▶ **What you need to do**
Leaving out the pictures, print exactly the lines from the one holding "blue cone A7 level 1 -> blue cone E7 level 2" to the last line of the entries below, both included, and nothing more.

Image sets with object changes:
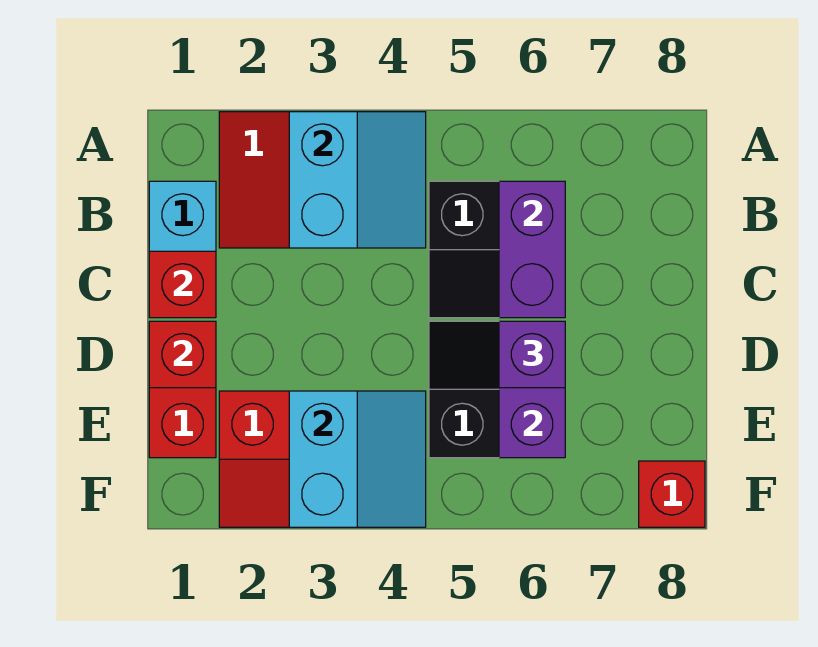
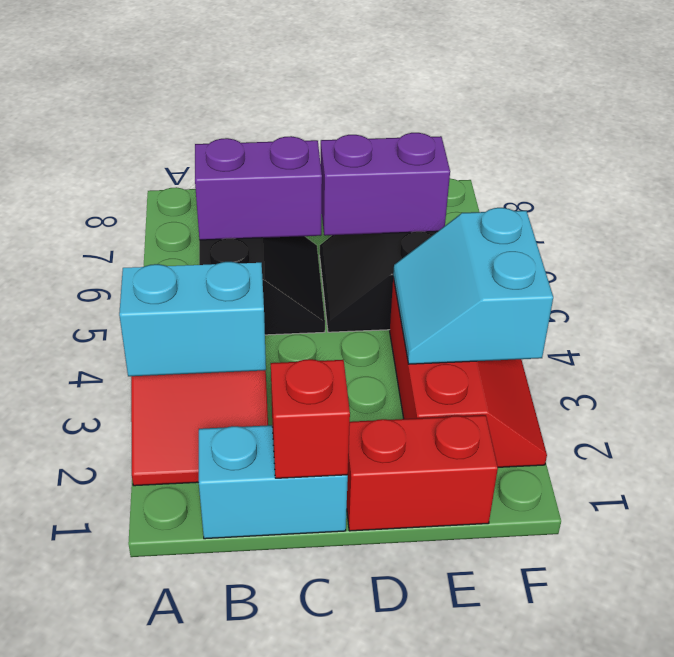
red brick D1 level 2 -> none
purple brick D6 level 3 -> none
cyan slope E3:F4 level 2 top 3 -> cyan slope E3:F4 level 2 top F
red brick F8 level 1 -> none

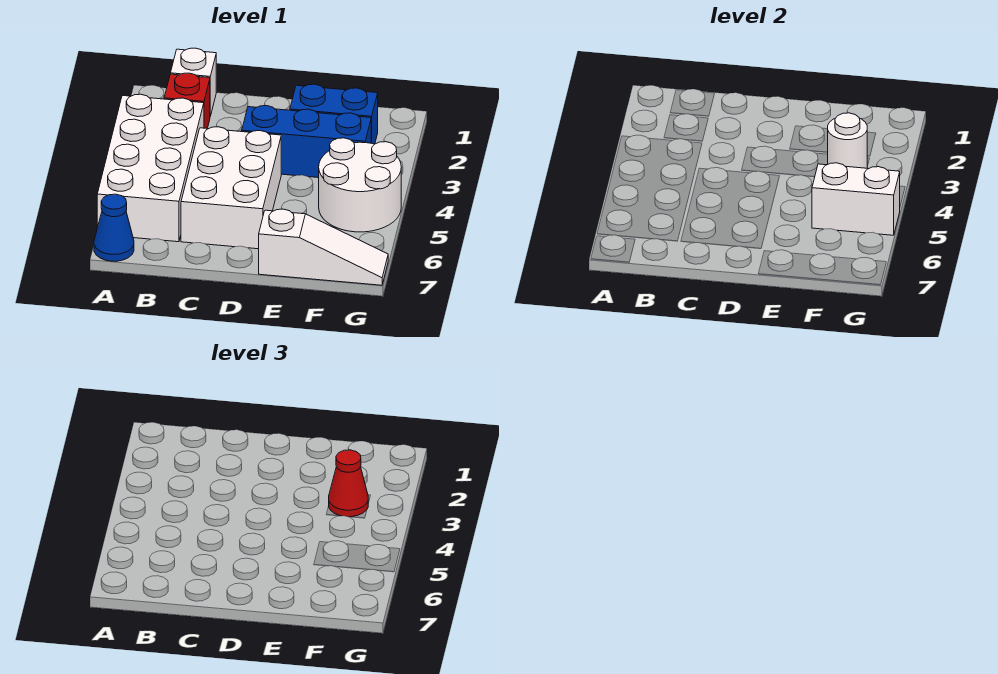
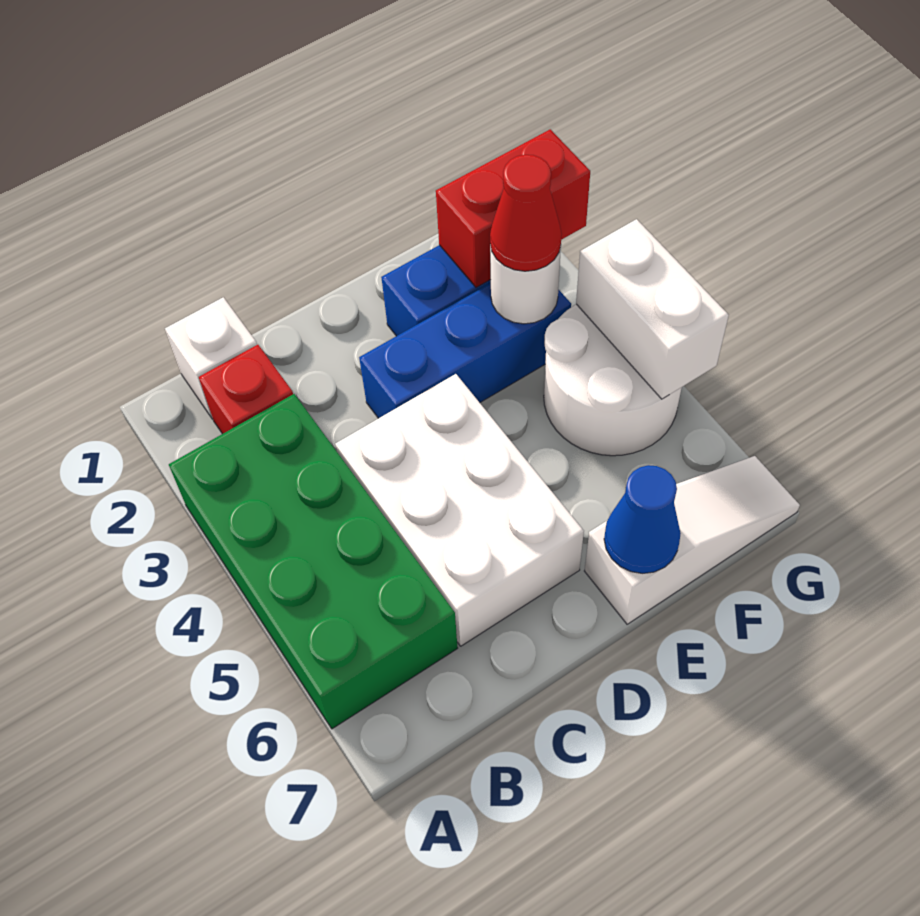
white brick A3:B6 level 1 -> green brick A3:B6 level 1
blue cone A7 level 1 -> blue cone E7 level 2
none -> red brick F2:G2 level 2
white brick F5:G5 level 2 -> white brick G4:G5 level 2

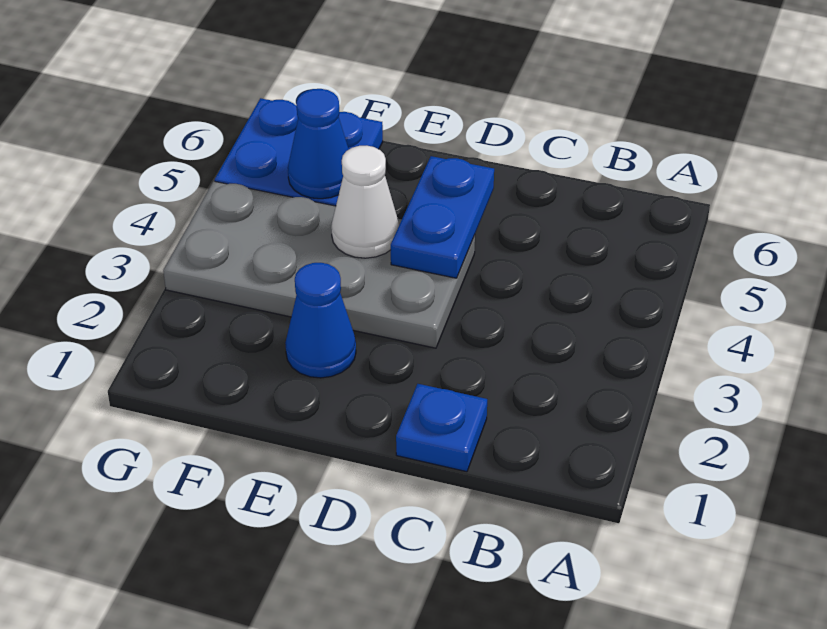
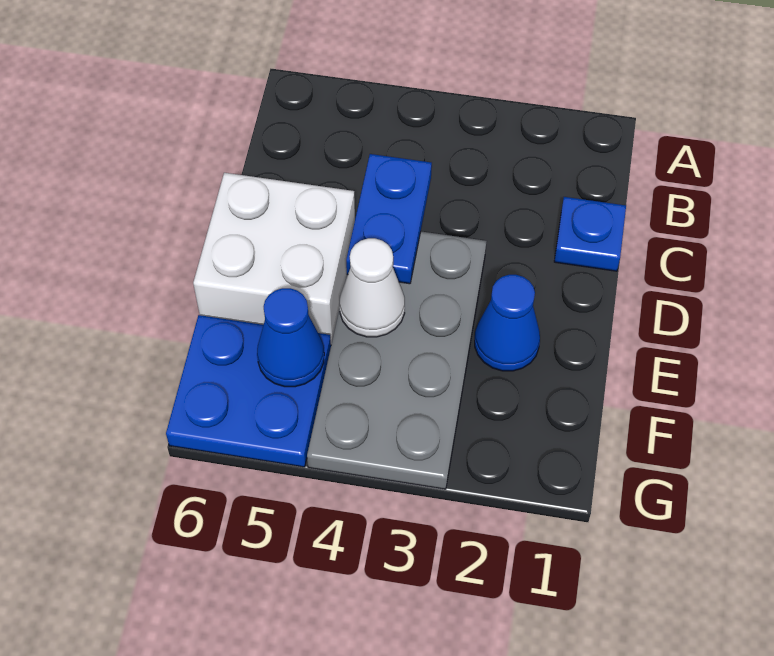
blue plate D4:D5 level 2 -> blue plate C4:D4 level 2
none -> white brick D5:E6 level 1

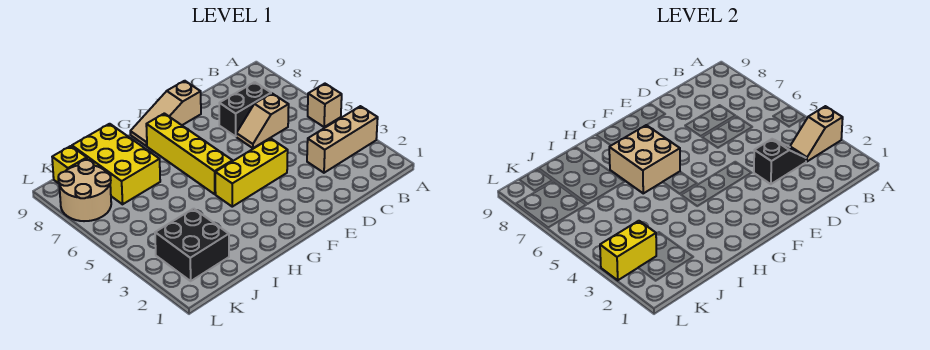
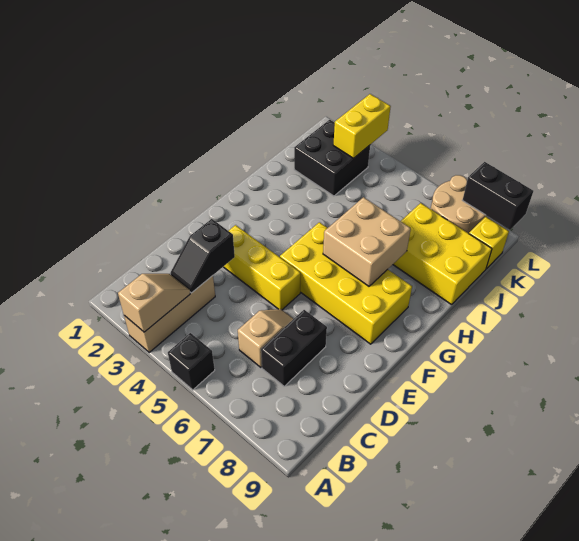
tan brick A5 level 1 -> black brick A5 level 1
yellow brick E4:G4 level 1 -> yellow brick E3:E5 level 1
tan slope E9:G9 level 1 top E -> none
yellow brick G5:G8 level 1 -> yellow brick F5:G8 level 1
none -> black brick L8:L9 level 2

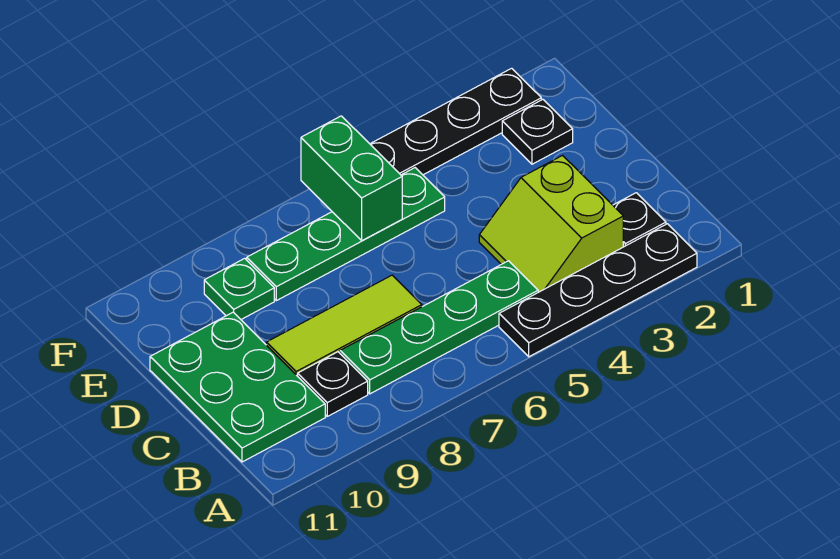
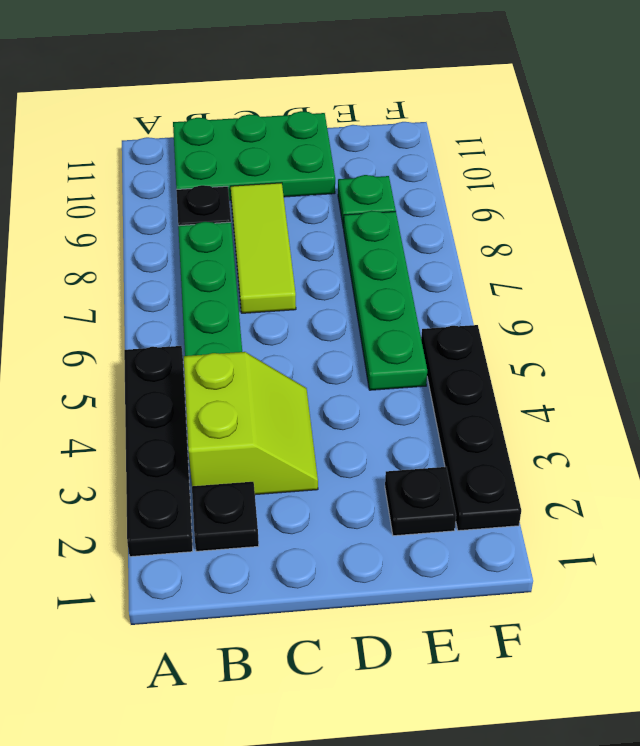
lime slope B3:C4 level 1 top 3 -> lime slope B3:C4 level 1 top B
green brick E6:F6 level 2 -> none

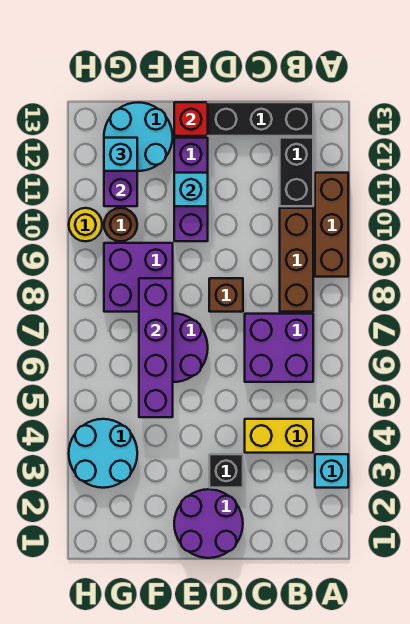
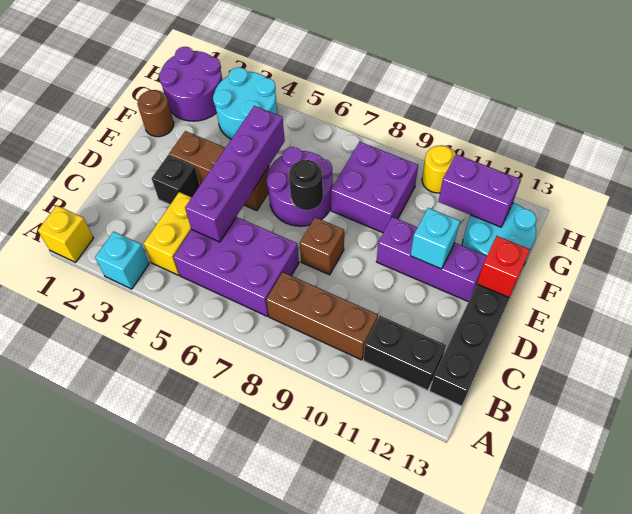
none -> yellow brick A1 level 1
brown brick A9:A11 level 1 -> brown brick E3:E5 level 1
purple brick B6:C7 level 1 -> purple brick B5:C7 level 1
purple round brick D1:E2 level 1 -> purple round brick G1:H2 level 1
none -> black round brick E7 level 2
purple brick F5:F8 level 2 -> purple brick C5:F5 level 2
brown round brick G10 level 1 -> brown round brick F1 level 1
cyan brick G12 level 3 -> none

▶ **Answer**
blue cone A7 level 1 -> blue cone E7 level 2
none -> red brick F2:G2 level 2
white brick F5:G5 level 2 -> white brick G4:G5 level 2

blue plate D4:D5 level 2 -> blue plate C4:D4 level 2
none -> white brick D5:E6 level 1

tan brick A5 level 1 -> black brick A5 level 1
yellow brick E4:G4 level 1 -> yellow brick E3:E5 level 1
tan slope E9:G9 level 1 top E -> none
yellow brick G5:G8 level 1 -> yellow brick F5:G8 level 1
none -> black brick L8:L9 level 2

lime slope B3:C4 level 1 top 3 -> lime slope B3:C4 level 1 top B
green brick E6:F6 level 2 -> none

none -> yellow brick A1 level 1
brown brick A9:A11 level 1 -> brown brick E3:E5 level 1
purple brick B6:C7 level 1 -> purple brick B5:C7 level 1
purple round brick D1:E2 level 1 -> purple round brick G1:H2 level 1
none -> black round brick E7 level 2
purple brick F5:F8 level 2 -> purple brick C5:F5 level 2
brown round brick G10 level 1 -> brown round brick F1 level 1
cyan brick G12 level 3 -> none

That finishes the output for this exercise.